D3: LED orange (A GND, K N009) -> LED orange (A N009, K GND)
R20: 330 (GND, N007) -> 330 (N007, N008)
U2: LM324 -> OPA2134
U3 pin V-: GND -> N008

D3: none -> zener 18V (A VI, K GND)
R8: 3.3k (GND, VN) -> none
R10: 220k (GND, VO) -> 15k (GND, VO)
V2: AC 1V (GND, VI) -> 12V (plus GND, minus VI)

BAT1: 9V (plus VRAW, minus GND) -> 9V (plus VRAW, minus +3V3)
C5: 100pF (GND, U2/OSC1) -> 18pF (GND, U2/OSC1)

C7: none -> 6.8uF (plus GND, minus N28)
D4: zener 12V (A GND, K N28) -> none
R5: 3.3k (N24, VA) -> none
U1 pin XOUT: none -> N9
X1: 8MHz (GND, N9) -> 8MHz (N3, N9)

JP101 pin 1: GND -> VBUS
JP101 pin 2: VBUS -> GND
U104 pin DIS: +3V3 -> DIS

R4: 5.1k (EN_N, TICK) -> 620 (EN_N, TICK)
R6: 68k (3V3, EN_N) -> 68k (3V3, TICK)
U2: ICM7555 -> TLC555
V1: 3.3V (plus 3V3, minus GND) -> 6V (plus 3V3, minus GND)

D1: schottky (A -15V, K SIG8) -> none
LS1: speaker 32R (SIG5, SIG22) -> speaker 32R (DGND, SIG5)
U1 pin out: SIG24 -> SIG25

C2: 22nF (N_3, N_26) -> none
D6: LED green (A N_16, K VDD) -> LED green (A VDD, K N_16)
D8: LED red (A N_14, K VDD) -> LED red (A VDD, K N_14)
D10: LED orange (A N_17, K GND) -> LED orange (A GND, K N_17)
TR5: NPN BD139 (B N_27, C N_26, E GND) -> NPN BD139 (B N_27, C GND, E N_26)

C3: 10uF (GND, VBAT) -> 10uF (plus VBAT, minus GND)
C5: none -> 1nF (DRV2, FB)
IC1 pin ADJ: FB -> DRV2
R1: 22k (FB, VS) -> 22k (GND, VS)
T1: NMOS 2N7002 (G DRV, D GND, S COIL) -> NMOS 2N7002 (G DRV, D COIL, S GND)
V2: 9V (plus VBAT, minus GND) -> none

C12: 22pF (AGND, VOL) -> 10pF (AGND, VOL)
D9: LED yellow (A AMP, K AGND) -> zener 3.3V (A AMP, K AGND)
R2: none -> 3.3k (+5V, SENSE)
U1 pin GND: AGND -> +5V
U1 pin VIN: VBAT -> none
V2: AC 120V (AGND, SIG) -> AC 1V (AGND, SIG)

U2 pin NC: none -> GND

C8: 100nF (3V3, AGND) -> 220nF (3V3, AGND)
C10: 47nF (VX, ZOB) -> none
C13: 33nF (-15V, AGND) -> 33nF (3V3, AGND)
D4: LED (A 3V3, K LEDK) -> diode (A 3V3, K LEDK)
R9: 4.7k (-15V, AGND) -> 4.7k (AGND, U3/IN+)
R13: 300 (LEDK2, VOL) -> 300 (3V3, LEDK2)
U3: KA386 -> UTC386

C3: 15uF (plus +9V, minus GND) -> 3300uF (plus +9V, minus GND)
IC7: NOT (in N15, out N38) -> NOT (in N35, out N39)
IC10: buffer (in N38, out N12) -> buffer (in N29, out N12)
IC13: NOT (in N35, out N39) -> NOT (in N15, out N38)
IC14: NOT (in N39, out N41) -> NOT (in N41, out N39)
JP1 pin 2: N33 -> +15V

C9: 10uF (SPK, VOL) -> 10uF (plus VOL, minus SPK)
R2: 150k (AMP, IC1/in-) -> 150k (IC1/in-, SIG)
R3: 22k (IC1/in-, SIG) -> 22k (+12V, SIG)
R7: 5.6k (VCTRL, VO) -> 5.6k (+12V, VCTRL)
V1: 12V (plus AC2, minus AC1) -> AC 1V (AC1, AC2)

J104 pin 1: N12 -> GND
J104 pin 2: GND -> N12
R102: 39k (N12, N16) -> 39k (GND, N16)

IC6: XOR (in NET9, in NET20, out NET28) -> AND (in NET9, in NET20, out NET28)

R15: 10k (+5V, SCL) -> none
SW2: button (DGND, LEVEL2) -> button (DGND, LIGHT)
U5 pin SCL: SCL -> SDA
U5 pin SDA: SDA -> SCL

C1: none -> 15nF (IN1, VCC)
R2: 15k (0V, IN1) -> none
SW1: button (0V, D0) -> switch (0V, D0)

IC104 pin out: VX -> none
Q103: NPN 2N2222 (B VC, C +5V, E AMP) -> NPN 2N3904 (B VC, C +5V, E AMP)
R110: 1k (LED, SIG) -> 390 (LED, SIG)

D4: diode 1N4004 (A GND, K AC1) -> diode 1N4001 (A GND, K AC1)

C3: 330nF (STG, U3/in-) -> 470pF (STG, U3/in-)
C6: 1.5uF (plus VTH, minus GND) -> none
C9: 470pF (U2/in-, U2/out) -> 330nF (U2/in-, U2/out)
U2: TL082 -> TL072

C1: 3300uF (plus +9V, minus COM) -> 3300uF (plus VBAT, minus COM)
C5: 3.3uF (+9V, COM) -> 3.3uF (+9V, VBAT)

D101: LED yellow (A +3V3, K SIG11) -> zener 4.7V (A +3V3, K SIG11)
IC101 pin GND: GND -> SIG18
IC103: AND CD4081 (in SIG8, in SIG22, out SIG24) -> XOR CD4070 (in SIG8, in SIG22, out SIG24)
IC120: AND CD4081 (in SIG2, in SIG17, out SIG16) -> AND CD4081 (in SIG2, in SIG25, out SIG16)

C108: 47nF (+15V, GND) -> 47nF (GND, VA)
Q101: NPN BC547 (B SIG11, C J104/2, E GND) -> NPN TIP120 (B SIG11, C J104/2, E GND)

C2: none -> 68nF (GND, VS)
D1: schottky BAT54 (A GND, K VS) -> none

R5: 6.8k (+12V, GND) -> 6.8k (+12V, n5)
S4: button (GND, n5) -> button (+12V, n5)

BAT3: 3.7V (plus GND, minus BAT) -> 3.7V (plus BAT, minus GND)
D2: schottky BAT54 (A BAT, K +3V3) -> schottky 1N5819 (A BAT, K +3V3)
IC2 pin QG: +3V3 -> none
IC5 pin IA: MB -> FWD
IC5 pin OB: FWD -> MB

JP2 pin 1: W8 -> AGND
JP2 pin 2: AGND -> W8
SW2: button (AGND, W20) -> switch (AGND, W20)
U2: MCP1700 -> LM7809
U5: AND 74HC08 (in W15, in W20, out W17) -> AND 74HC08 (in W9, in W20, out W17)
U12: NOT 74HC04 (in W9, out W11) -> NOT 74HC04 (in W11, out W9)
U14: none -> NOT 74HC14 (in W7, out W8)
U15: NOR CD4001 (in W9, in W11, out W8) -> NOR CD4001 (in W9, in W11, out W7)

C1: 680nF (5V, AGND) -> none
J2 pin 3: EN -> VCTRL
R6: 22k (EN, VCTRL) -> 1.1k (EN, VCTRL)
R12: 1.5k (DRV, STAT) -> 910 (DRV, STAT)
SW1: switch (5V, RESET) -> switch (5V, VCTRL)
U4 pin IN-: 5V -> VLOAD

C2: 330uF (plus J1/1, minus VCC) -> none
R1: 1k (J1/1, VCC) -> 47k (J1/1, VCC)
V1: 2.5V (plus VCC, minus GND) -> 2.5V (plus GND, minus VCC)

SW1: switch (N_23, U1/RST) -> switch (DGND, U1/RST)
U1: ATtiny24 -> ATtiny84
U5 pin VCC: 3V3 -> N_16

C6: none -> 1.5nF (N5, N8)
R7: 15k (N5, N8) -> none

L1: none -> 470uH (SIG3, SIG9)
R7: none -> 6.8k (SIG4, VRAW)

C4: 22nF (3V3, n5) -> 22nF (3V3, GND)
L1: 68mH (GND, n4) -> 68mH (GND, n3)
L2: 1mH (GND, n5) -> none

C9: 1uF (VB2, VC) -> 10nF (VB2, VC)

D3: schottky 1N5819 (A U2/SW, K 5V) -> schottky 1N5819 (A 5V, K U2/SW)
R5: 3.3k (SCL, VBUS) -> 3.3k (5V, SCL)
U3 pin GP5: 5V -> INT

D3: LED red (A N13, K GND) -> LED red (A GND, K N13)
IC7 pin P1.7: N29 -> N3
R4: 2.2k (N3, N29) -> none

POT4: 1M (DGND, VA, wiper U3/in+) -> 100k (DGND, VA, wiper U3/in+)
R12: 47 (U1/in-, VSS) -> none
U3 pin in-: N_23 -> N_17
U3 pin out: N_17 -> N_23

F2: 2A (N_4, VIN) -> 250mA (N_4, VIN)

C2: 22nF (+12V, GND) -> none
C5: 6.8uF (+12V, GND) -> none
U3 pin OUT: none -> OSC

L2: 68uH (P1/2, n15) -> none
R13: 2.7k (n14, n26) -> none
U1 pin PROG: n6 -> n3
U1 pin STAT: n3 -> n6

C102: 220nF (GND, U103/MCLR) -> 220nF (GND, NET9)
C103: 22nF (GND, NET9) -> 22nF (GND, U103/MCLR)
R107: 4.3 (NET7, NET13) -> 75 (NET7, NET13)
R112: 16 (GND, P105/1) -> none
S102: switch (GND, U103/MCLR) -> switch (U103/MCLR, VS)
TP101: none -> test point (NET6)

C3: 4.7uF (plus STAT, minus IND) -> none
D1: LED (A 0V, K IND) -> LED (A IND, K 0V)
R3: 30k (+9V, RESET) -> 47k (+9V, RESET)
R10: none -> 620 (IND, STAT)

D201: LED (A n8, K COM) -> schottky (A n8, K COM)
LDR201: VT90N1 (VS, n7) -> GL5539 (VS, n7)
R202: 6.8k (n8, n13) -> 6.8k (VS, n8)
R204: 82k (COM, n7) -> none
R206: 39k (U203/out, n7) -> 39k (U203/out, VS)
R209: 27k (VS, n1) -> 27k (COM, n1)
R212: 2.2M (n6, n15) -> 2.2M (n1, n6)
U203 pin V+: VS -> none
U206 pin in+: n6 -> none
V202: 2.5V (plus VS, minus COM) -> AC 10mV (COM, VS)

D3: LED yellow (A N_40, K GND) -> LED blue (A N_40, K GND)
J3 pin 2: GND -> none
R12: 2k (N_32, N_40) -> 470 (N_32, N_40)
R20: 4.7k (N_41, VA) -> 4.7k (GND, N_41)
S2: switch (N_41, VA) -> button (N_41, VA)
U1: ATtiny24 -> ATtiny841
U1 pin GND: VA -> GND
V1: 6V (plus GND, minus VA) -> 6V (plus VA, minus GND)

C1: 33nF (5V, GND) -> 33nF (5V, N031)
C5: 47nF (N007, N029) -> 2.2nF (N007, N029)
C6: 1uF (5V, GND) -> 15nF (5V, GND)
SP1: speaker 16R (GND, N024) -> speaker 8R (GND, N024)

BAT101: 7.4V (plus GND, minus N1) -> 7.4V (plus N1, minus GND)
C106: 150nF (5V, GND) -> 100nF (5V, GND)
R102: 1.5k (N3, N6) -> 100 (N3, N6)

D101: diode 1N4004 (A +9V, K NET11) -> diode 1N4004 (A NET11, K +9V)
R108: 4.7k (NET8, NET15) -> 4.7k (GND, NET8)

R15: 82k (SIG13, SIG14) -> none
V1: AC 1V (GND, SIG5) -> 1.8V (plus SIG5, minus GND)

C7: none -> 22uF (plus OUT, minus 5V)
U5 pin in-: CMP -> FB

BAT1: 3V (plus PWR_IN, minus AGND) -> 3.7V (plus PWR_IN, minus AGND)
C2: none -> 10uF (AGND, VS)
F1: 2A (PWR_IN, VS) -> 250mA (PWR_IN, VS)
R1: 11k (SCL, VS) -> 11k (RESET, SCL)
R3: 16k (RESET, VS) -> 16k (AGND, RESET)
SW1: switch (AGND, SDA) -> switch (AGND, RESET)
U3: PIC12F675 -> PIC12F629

### [Instructions for the task]
Print the lines above from the one with "C1: 3300uF (plus" through the one with "IC103: AND CD4081", both included, exactly as written and nothing more.

### [Written answer]
C1: 3300uF (plus +9V, minus COM) -> 3300uF (plus VBAT, minus COM)
C5: 3.3uF (+9V, COM) -> 3.3uF (+9V, VBAT)

D101: LED yellow (A +3V3, K SIG11) -> zener 4.7V (A +3V3, K SIG11)
IC101 pin GND: GND -> SIG18
IC103: AND CD4081 (in SIG8, in SIG22, out SIG24) -> XOR CD4070 (in SIG8, in SIG22, out SIG24)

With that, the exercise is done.